Data for the task:
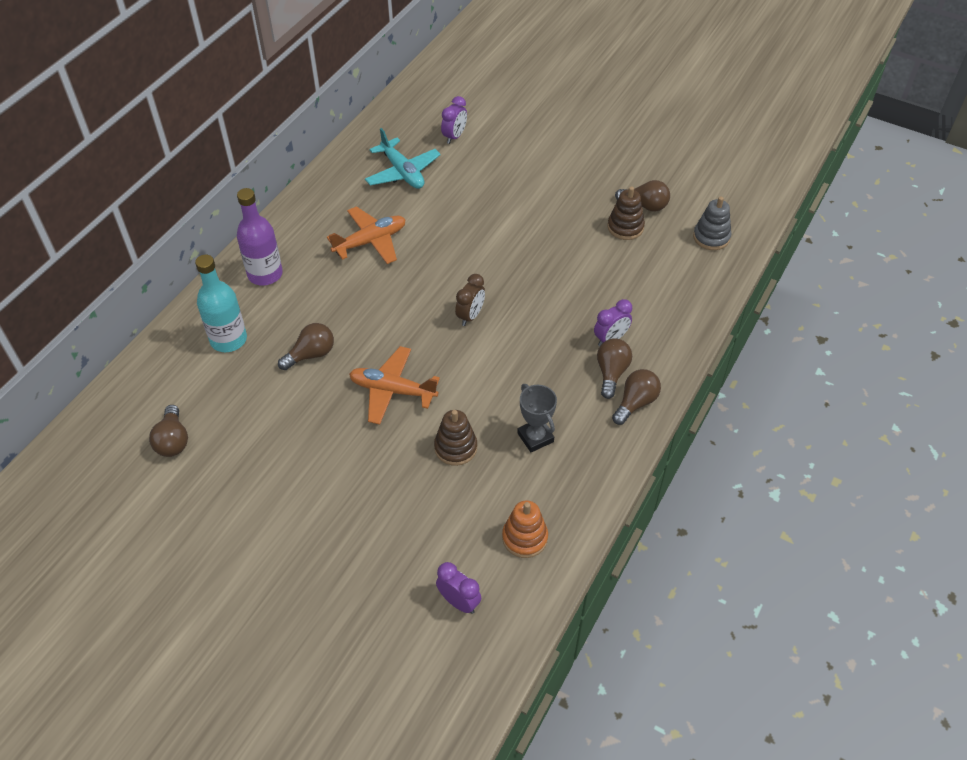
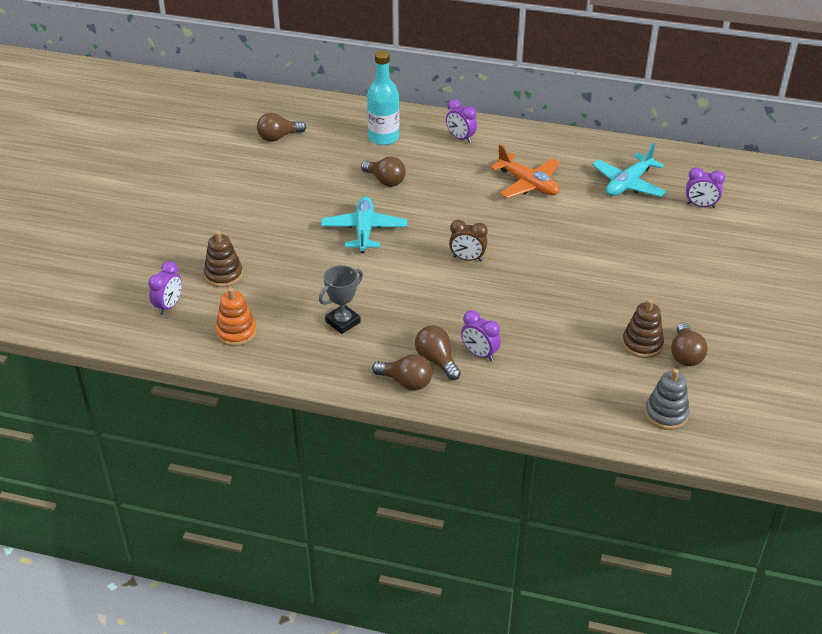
camera: 75 degrees right, 10 degrees down
(265, 274) = (460, 138): purple bottle -> purple clock
(392, 390) = (364, 231): orange plane -> turquoise plane
(455, 448) = (316, 277): brown stacking toy -> brown stacking toy (223, 275)
(611, 373) = (436, 360): brown light bulb -> brown light bulb turned 120 degrees counterclockwise

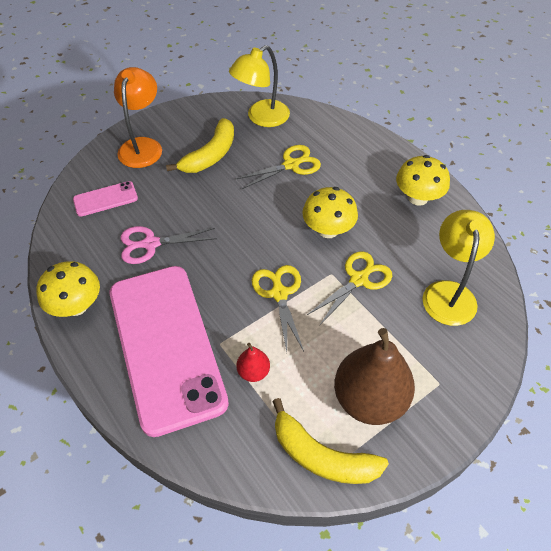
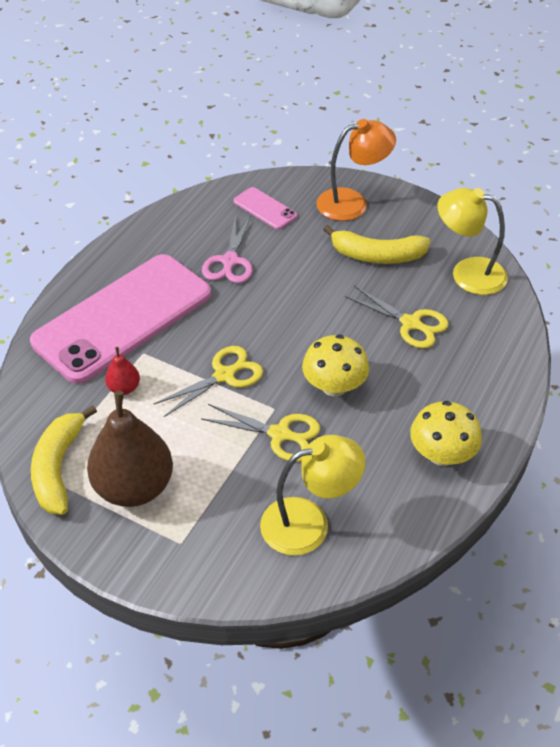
camera: 65 degrees right, 5 degrees down
(76, 306) = (134, 245): yellow mushroom -> none
(151, 244) = (230, 261): pink scissors -> pink scissors turned 135 degrees counterclockwise

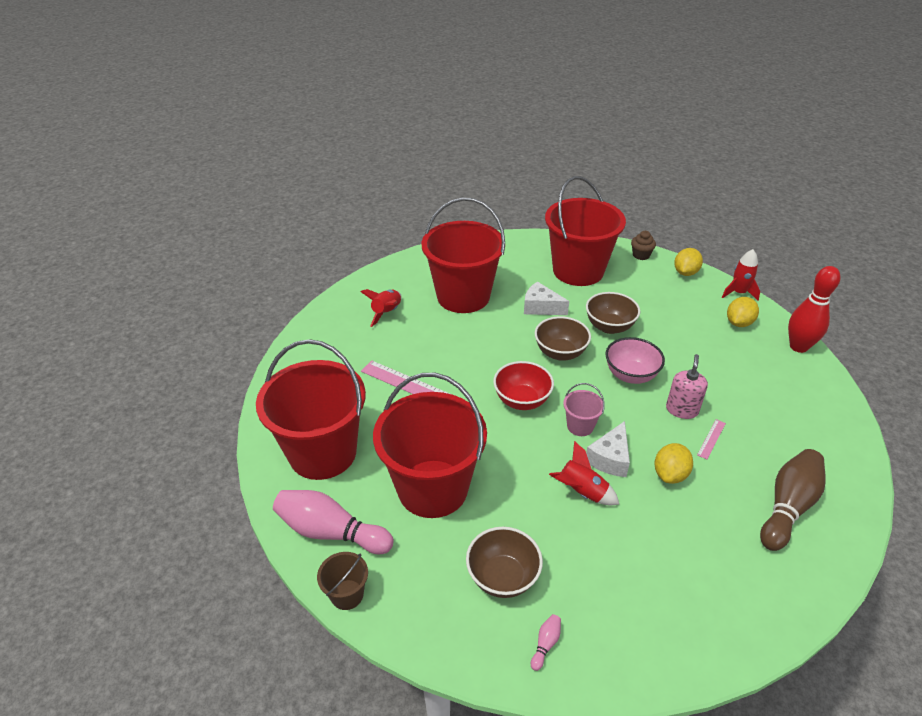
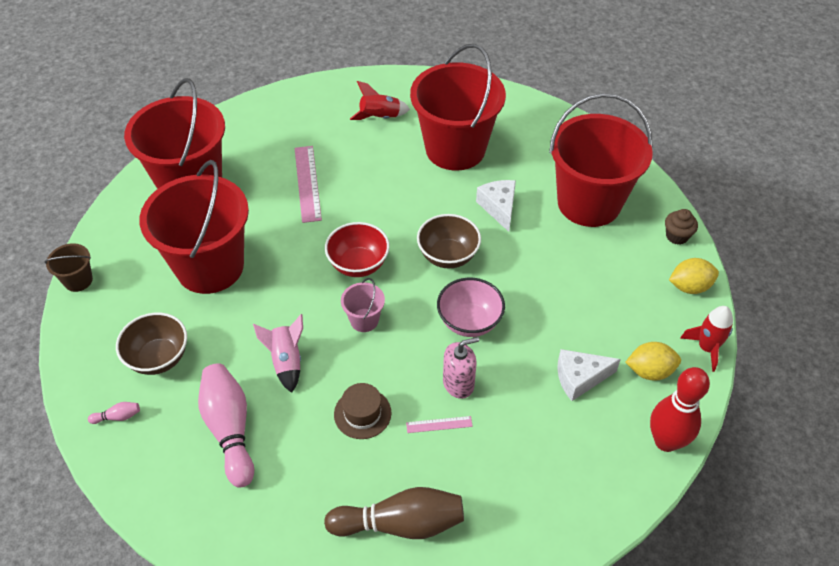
camera: 50 degrees right, 10 degrees up
(331, 532) = (123, 237): pink bowling pin -> pink bowling pin (230, 429)
(582, 492) = (286, 361): red rocket -> pink rocket
(609, 327) = (525, 271): brown bowl -> none
(610, 458) = (343, 361): white cheese -> white cheese (580, 378)
(670, 474) = (362, 413): yellow lemon -> brown hat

Work item: Without the pictures, return each entry exactly as given.

Solution to this task:
camera: 75 degrees right, 10 degrees down
(265, 274) = (460, 138): purple bottle -> purple clock
(392, 390) = (364, 231): orange plane -> turquoise plane
(455, 448) = (316, 277): brown stacking toy -> brown stacking toy (223, 275)
(611, 373) = (436, 360): brown light bulb -> brown light bulb turned 120 degrees counterclockwise

camera: 65 degrees right, 5 degrees down
(76, 306) = (134, 245): yellow mushroom -> none
(151, 244) = (230, 261): pink scissors -> pink scissors turned 135 degrees counterclockwise

camera: 50 degrees right, 10 degrees up
(331, 532) = (123, 237): pink bowling pin -> pink bowling pin (230, 429)
(582, 492) = (286, 361): red rocket -> pink rocket
(609, 327) = (525, 271): brown bowl -> none
(610, 458) = (343, 361): white cheese -> white cheese (580, 378)
(670, 474) = (362, 413): yellow lemon -> brown hat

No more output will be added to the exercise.